[Start of section]

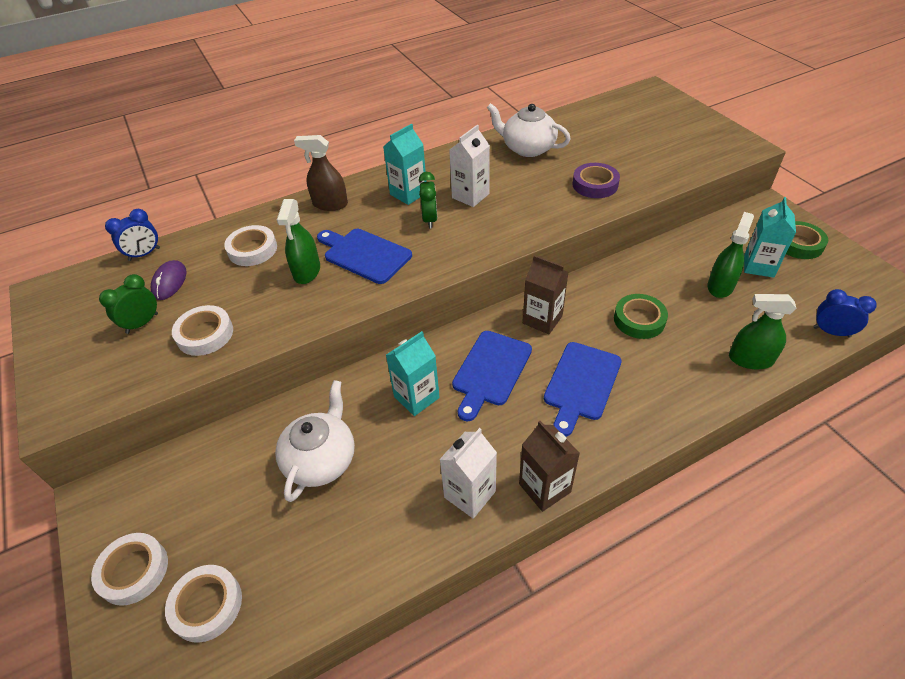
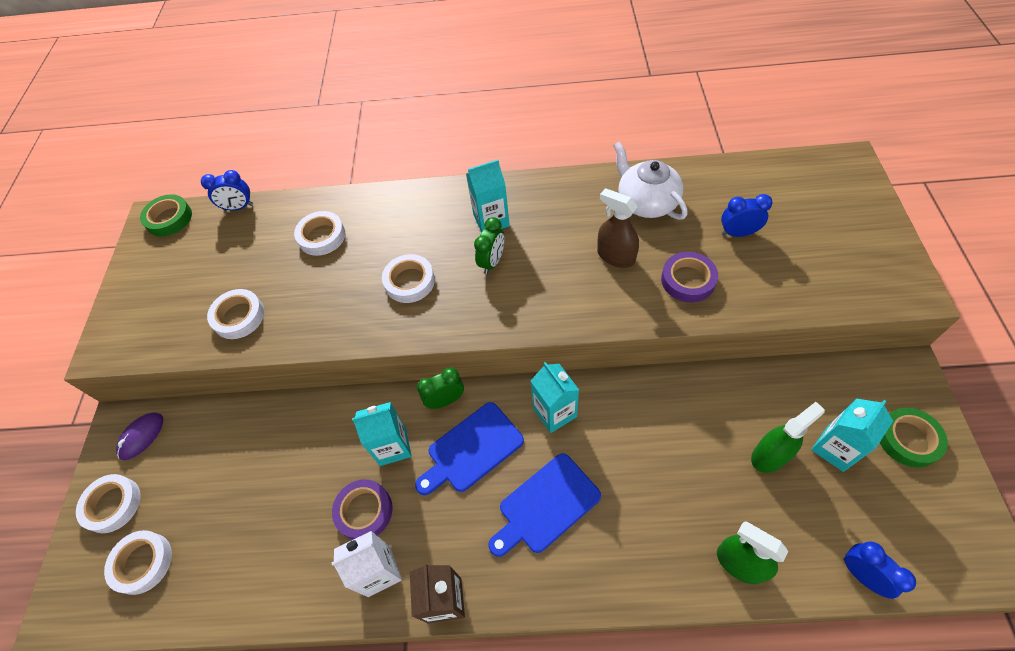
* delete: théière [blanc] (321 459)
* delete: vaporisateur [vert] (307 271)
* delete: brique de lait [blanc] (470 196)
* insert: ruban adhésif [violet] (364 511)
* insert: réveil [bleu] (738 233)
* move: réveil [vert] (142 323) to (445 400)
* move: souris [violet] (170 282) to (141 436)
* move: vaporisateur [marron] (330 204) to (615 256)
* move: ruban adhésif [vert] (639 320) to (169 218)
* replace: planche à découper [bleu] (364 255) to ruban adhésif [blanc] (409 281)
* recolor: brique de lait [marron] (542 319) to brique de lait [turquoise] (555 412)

[End of section]

Exercise description
For the word "vert", tally the lines of the entries in which it appears and give the total alone.

Written solution
3